--- PROVIDED ENTRIES ---

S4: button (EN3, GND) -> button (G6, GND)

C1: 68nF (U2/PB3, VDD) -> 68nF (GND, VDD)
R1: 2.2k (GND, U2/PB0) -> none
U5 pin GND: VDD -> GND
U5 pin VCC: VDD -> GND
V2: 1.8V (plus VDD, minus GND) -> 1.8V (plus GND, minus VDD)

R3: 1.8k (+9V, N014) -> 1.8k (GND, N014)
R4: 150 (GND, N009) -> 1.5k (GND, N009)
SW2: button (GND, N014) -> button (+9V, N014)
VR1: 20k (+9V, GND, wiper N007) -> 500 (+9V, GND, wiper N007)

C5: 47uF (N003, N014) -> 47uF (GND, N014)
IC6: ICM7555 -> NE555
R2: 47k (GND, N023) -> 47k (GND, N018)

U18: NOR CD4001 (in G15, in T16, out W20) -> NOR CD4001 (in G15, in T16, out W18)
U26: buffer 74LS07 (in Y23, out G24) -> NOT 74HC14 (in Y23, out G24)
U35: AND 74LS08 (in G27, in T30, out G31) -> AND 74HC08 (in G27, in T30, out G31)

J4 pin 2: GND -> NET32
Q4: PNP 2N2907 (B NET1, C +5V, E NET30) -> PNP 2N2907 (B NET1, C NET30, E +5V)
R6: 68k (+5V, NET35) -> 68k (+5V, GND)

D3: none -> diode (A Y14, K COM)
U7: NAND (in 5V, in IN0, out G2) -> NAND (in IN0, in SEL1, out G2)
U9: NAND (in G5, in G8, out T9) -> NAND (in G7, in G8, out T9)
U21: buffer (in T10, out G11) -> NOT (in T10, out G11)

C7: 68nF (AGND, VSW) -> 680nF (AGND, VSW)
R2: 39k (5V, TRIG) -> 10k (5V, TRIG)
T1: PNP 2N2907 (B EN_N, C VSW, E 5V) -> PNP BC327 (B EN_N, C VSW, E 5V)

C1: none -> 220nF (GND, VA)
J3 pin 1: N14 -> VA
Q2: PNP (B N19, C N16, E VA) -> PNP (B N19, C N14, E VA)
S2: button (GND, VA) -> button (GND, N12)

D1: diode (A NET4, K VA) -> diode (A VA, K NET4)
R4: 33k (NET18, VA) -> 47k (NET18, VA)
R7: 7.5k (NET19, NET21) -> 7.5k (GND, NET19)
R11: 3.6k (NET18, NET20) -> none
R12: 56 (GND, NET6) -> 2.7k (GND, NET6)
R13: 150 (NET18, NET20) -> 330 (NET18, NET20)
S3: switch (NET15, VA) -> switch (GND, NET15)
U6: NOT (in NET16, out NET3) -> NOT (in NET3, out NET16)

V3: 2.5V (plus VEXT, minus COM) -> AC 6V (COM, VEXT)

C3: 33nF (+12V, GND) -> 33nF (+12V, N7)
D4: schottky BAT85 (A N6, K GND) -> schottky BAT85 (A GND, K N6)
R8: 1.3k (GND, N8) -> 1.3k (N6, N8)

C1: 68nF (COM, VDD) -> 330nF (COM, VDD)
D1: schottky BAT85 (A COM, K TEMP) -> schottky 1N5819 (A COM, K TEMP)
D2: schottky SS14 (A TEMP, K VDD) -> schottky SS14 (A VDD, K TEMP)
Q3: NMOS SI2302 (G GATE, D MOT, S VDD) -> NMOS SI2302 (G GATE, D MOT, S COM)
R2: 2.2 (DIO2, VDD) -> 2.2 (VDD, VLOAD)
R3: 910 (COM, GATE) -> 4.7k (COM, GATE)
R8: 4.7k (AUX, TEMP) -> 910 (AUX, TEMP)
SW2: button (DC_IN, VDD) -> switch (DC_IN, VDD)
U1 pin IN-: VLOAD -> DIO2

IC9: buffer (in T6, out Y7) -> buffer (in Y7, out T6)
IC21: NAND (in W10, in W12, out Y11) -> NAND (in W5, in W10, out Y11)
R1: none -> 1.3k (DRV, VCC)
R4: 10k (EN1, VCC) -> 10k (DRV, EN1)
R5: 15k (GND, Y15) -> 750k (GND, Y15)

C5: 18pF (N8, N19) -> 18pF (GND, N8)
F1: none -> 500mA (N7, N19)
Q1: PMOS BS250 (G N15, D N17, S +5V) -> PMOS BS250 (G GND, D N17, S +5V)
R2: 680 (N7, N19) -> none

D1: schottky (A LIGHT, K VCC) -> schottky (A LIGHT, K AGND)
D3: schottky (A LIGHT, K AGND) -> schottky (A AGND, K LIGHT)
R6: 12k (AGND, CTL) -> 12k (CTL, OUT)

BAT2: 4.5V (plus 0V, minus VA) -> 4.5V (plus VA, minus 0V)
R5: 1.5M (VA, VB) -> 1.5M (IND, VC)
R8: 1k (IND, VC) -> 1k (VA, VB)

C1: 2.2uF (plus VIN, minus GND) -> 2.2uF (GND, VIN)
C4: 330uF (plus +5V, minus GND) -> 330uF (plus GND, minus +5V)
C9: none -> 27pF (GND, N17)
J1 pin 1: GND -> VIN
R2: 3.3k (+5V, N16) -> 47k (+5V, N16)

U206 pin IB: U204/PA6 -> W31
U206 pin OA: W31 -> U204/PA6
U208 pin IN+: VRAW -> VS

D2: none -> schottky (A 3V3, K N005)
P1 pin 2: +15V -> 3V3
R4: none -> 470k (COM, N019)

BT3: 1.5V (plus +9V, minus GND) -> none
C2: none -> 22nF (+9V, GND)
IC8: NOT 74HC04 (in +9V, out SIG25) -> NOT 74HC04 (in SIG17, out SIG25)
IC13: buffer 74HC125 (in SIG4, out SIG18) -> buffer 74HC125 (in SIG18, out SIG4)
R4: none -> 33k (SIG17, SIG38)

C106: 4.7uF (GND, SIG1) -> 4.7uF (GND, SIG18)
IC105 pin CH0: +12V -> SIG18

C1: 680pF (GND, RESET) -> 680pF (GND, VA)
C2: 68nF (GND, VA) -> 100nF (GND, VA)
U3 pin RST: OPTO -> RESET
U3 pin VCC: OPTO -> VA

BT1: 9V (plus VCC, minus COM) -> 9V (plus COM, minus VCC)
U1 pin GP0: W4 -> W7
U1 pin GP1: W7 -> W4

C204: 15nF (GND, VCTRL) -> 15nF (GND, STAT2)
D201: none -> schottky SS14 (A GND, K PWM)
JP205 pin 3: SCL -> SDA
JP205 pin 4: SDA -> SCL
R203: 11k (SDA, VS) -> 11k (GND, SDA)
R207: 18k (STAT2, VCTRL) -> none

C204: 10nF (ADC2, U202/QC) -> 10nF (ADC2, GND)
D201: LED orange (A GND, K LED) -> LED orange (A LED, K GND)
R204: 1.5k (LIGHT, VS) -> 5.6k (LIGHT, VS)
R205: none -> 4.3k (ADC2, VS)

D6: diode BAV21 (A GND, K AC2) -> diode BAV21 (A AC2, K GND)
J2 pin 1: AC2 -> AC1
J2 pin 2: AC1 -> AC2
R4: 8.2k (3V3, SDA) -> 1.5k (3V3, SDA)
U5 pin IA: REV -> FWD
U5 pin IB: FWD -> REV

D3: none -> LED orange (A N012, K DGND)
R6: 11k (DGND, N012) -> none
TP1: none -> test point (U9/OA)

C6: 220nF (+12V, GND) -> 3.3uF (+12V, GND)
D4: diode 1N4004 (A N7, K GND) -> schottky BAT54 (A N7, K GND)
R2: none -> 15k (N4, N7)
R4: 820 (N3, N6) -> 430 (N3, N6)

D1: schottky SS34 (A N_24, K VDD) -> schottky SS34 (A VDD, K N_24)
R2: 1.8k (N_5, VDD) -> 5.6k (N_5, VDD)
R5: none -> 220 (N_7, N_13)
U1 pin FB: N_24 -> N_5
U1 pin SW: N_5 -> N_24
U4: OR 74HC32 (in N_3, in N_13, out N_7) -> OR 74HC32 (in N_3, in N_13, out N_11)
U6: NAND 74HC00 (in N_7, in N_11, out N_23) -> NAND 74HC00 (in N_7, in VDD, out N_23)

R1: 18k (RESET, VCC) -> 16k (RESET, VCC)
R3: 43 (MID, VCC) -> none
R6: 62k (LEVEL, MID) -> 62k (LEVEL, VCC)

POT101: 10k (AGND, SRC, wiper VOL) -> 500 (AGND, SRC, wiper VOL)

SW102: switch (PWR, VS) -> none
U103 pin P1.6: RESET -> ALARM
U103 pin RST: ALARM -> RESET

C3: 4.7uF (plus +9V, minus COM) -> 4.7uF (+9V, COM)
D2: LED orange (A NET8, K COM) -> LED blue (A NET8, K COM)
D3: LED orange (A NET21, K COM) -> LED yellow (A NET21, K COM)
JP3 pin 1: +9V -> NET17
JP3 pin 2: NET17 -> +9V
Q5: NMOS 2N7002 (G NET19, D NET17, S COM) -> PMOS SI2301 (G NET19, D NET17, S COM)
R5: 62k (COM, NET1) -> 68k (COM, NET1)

---

Only one stretch of the records above is wanted: the lines between the one holding "IC105 pin CH0: +12V -> SIG18" and the one holding "JP205 pin 3: SCL -> SDA", inclusive, reproduced exactly.

» **RESULT OF THE TASK**:
IC105 pin CH0: +12V -> SIG18

C1: 680pF (GND, RESET) -> 680pF (GND, VA)
C2: 68nF (GND, VA) -> 100nF (GND, VA)
U3 pin RST: OPTO -> RESET
U3 pin VCC: OPTO -> VA

BT1: 9V (plus VCC, minus COM) -> 9V (plus COM, minus VCC)
U1 pin GP0: W4 -> W7
U1 pin GP1: W7 -> W4

C204: 15nF (GND, VCTRL) -> 15nF (GND, STAT2)
D201: none -> schottky SS14 (A GND, K PWM)
JP205 pin 3: SCL -> SDA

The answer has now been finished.